• [EXERCISE GOAL]: Return every line from the entries below that contains the word "located".

• [MATERIAL PROVIDED]:
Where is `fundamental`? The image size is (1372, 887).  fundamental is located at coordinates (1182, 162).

==

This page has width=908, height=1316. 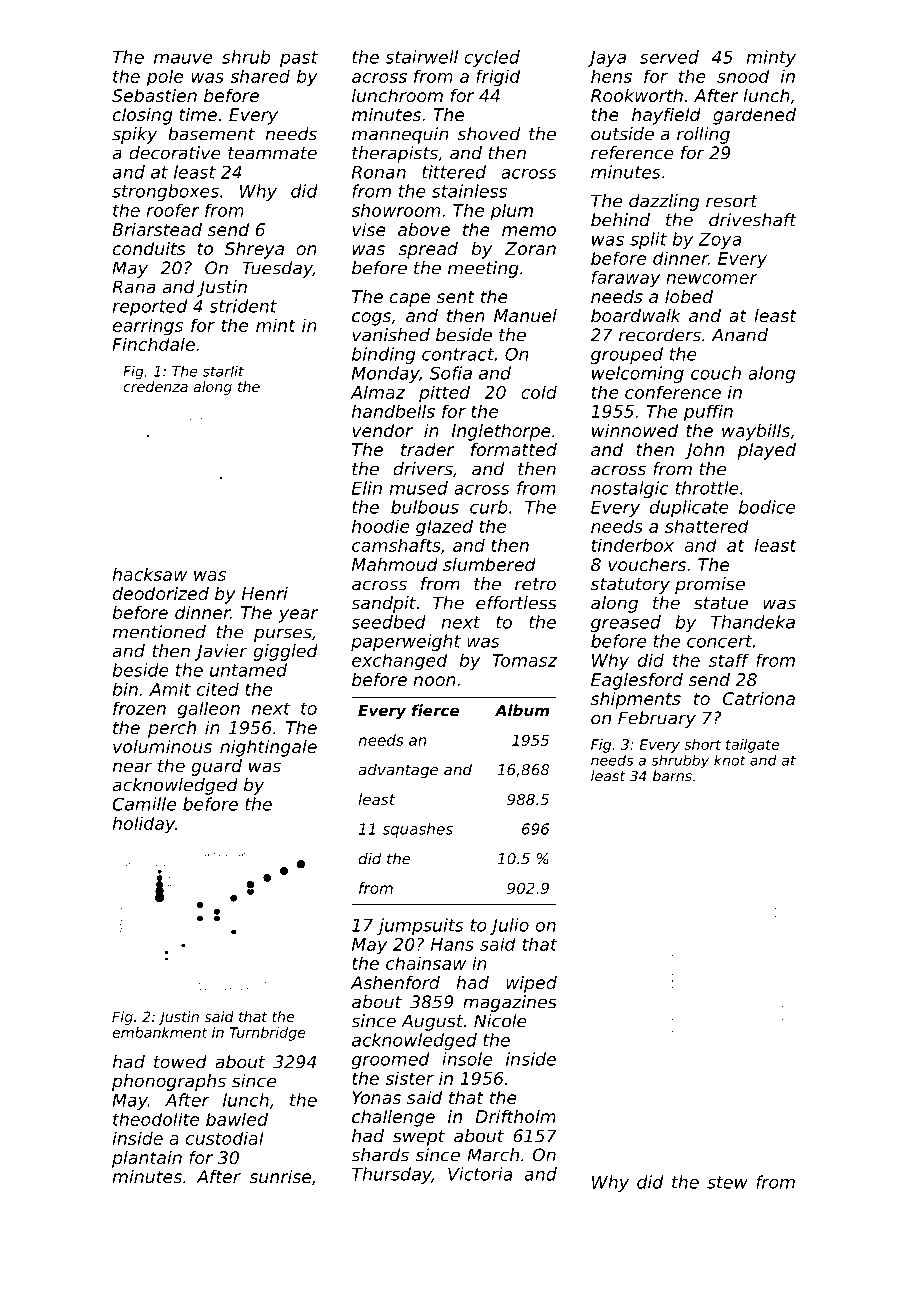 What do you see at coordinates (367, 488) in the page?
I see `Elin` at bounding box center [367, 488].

==

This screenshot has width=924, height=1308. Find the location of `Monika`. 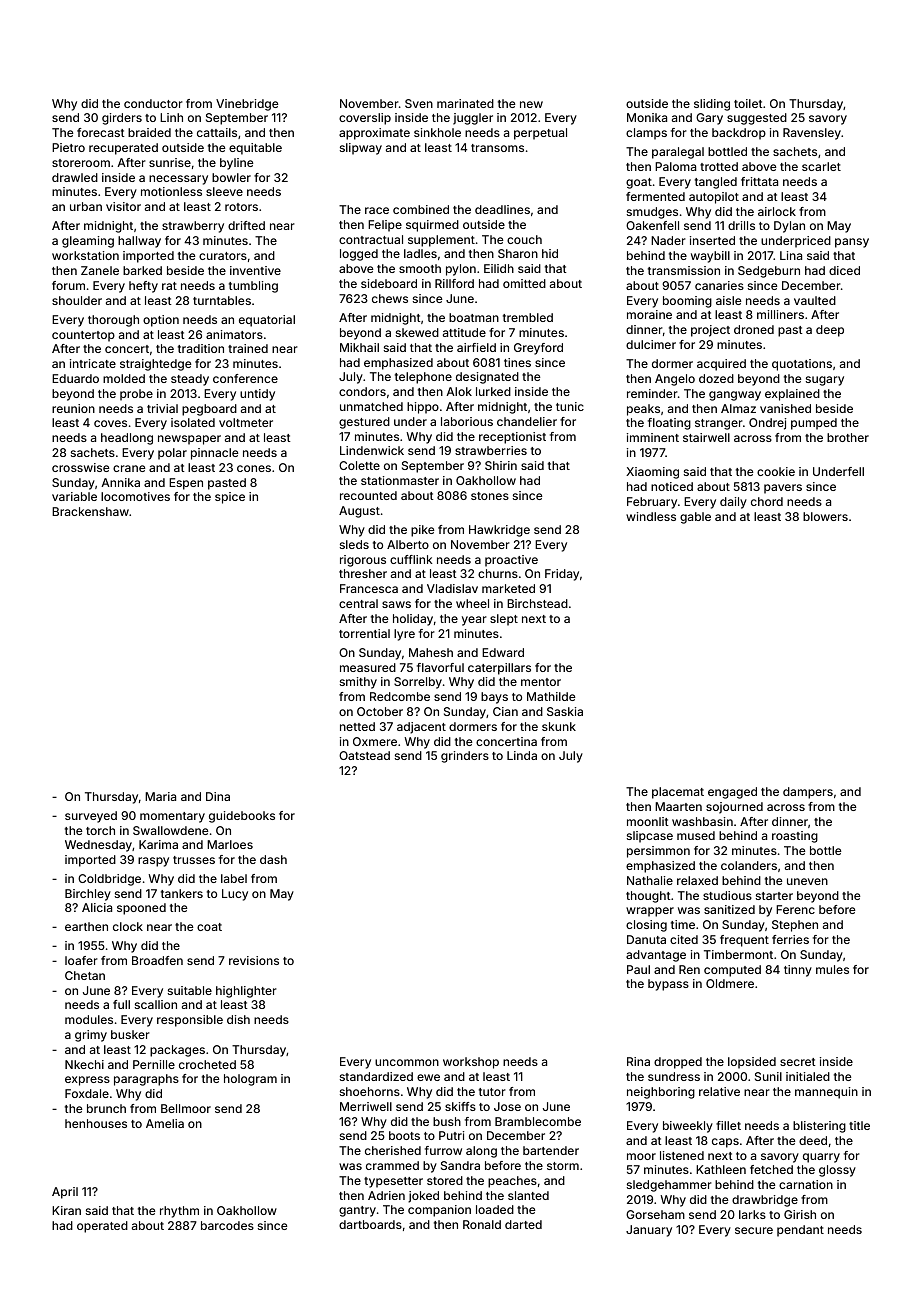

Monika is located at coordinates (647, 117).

• [RESULT FOR THIS EXERCISE]:
Where is `fundamental`? The image size is (1372, 887).  fundamental is located at coordinates (1182, 162).
Monika is located at coordinates (647, 117).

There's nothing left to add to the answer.